EXERCISE:
Would you retype the whole listing verbatim, keeping pictures out of it?
--- RECORDS SUPPLIED Enclosed Below ---
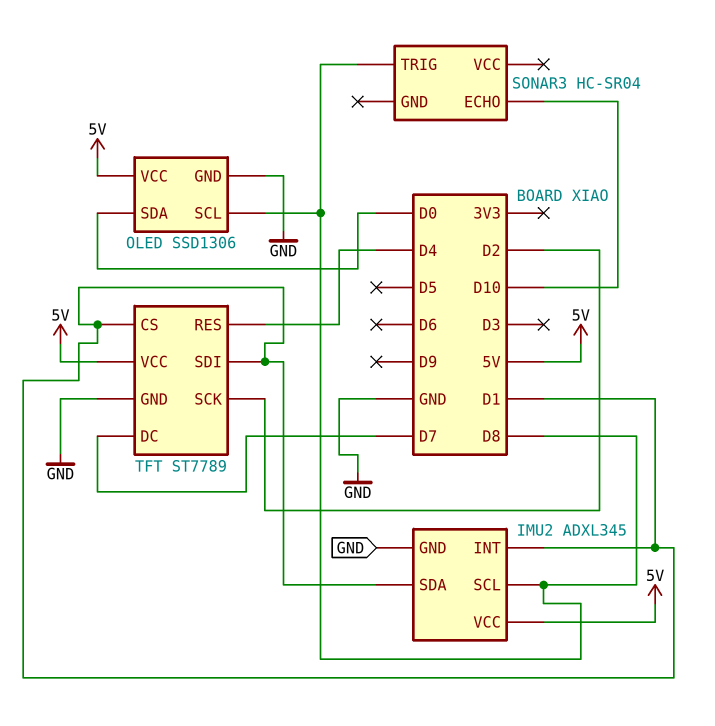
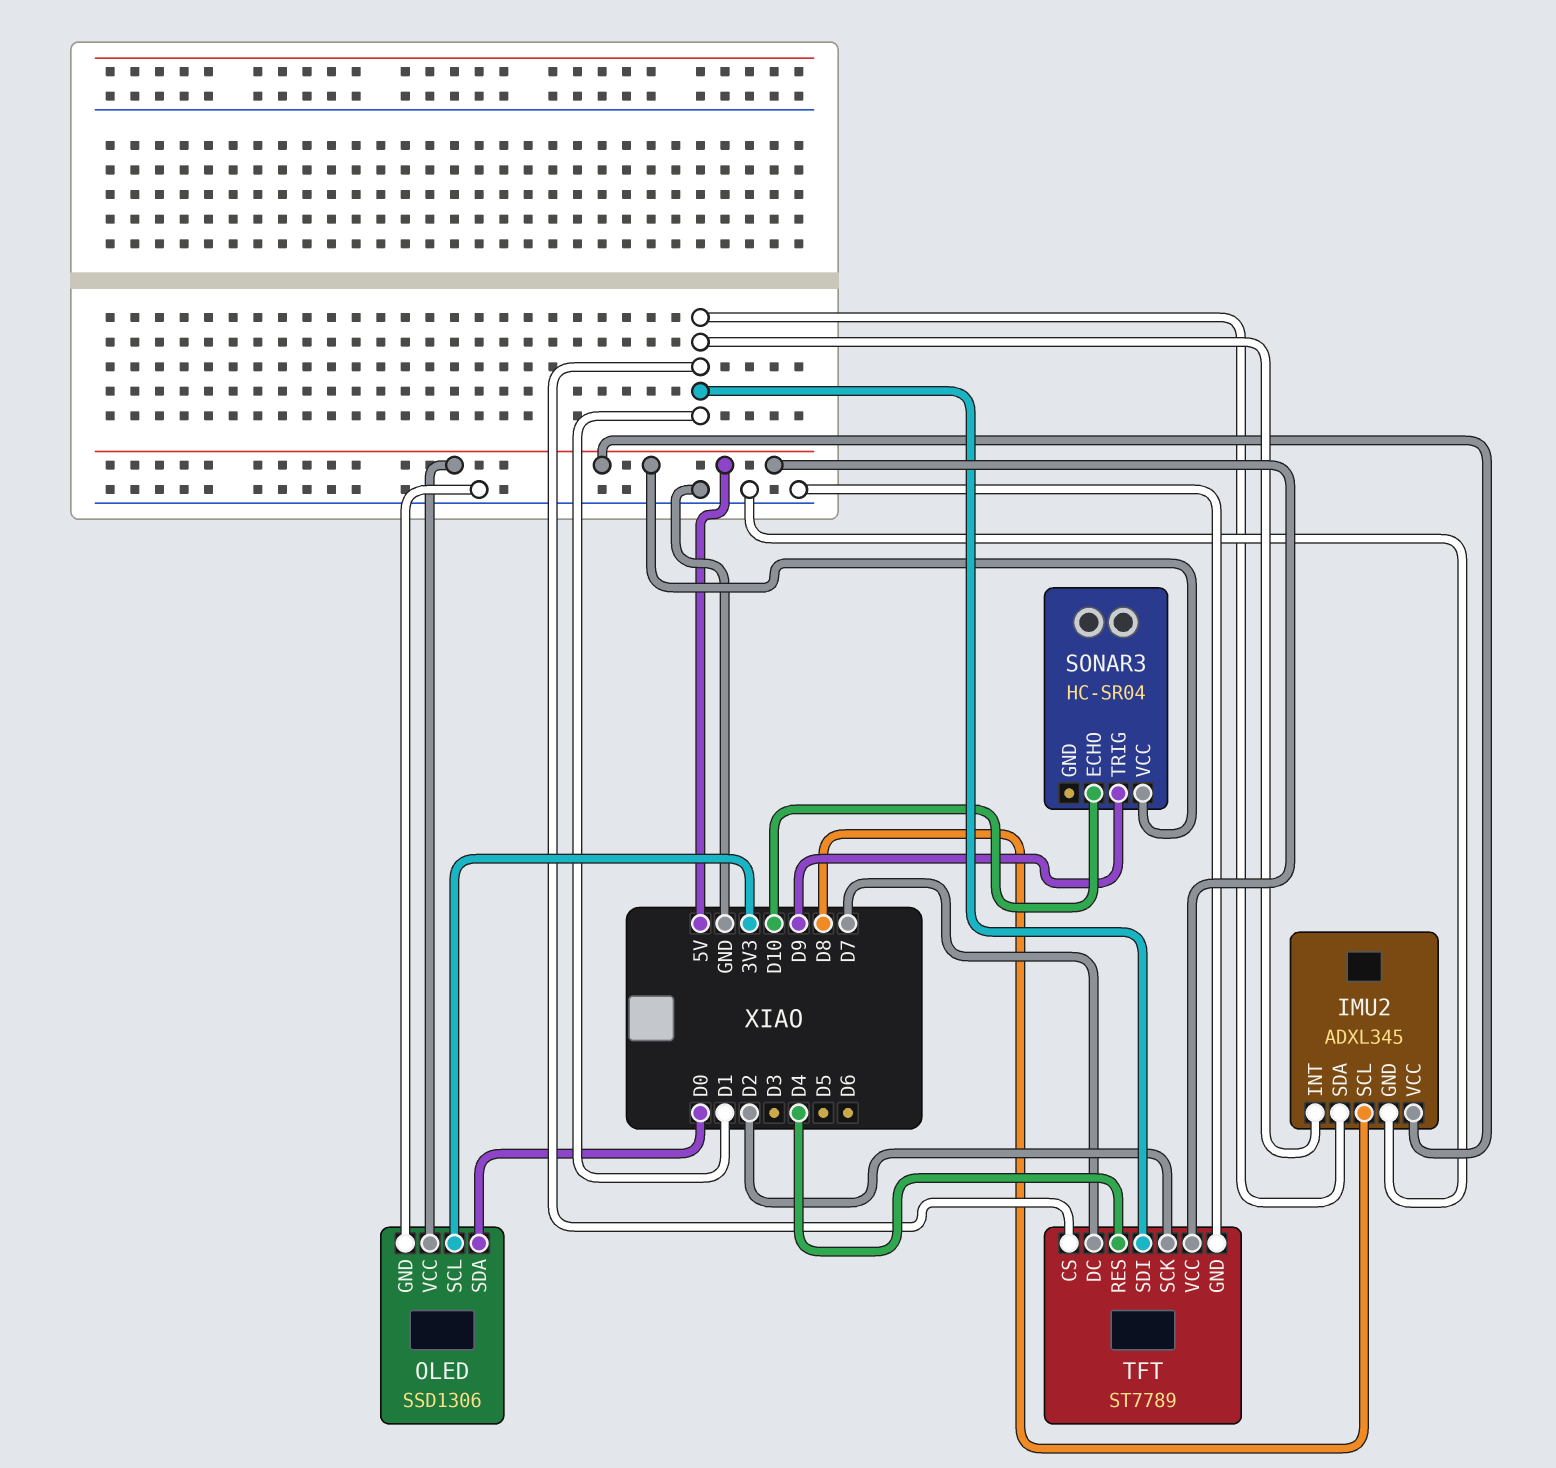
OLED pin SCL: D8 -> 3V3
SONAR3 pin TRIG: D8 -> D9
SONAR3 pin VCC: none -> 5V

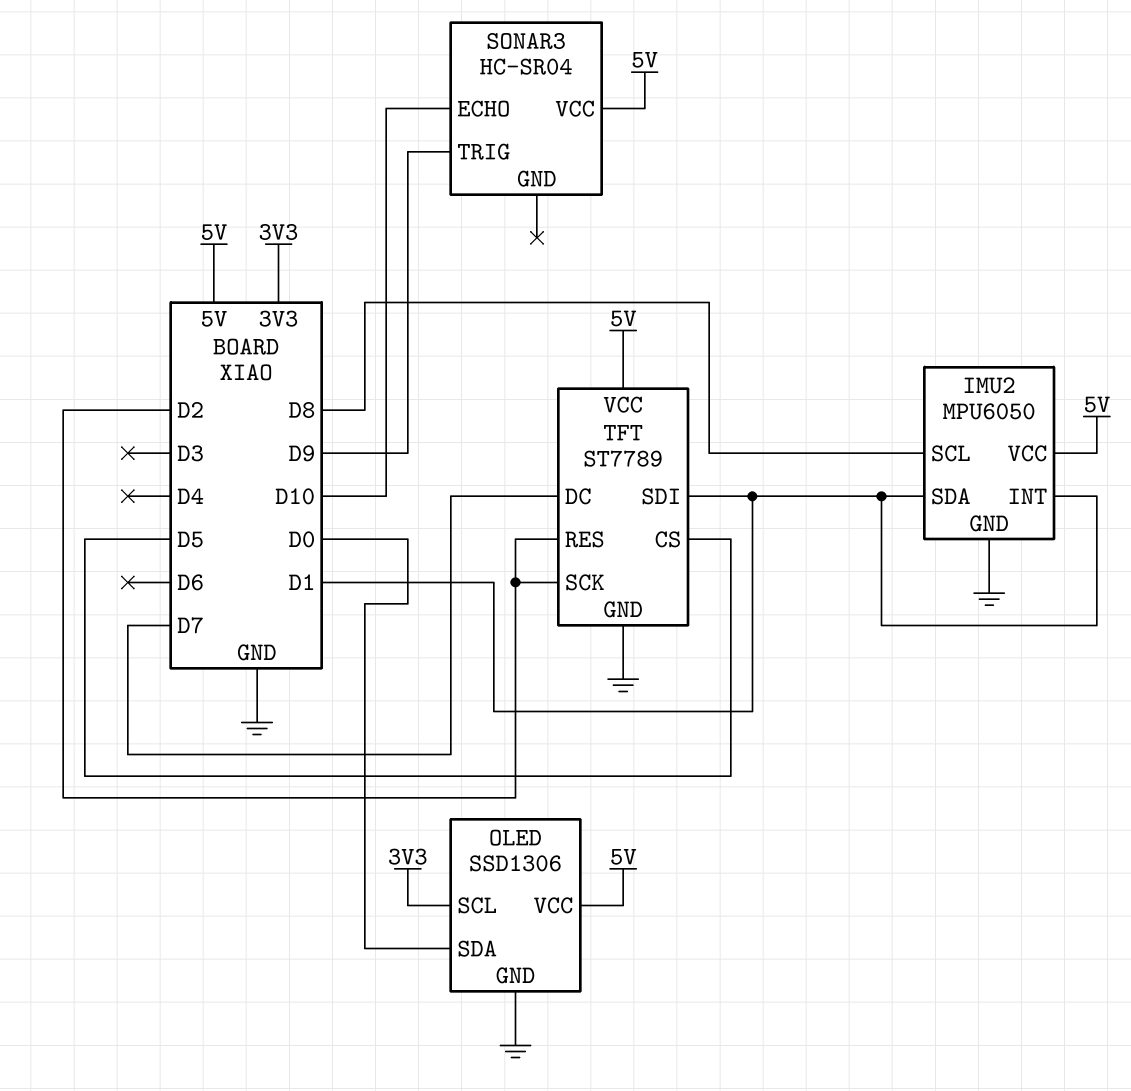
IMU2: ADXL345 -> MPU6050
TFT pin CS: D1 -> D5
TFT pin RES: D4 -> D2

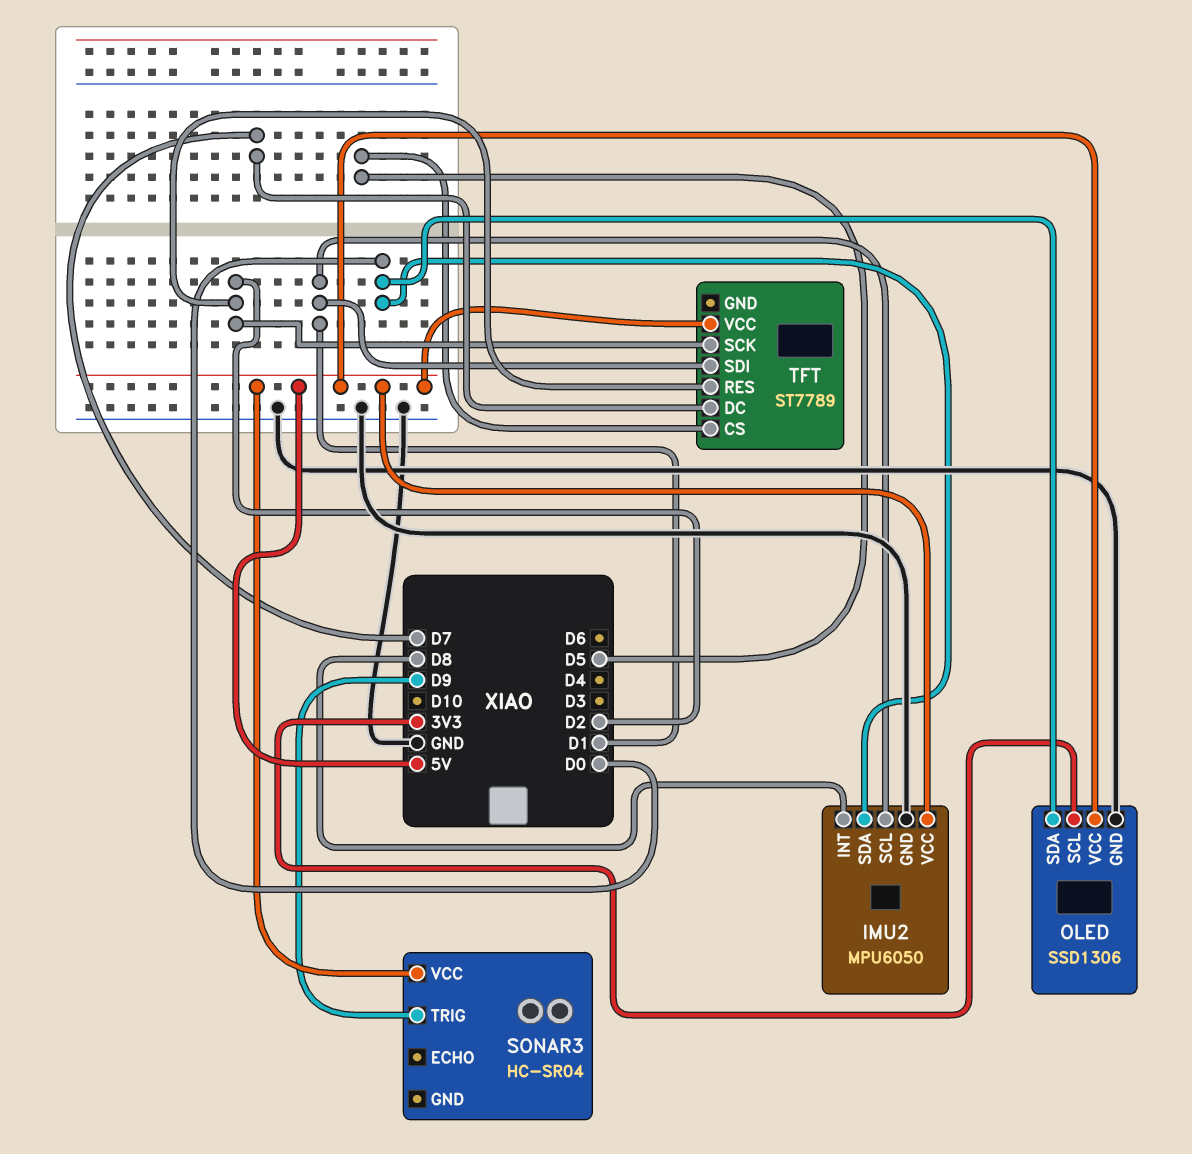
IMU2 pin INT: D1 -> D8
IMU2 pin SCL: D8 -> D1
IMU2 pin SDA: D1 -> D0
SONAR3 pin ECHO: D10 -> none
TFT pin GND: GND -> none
--- End of Enclosed RECORDS SUPPLIED ---
PROBLEM SOLUTION:
OLED pin SCL: D8 -> 3V3
SONAR3 pin TRIG: D8 -> D9
SONAR3 pin VCC: none -> 5V

IMU2: ADXL345 -> MPU6050
TFT pin CS: D1 -> D5
TFT pin RES: D4 -> D2

IMU2 pin INT: D1 -> D8
IMU2 pin SCL: D8 -> D1
IMU2 pin SDA: D1 -> D0
SONAR3 pin ECHO: D10 -> none
TFT pin GND: GND -> none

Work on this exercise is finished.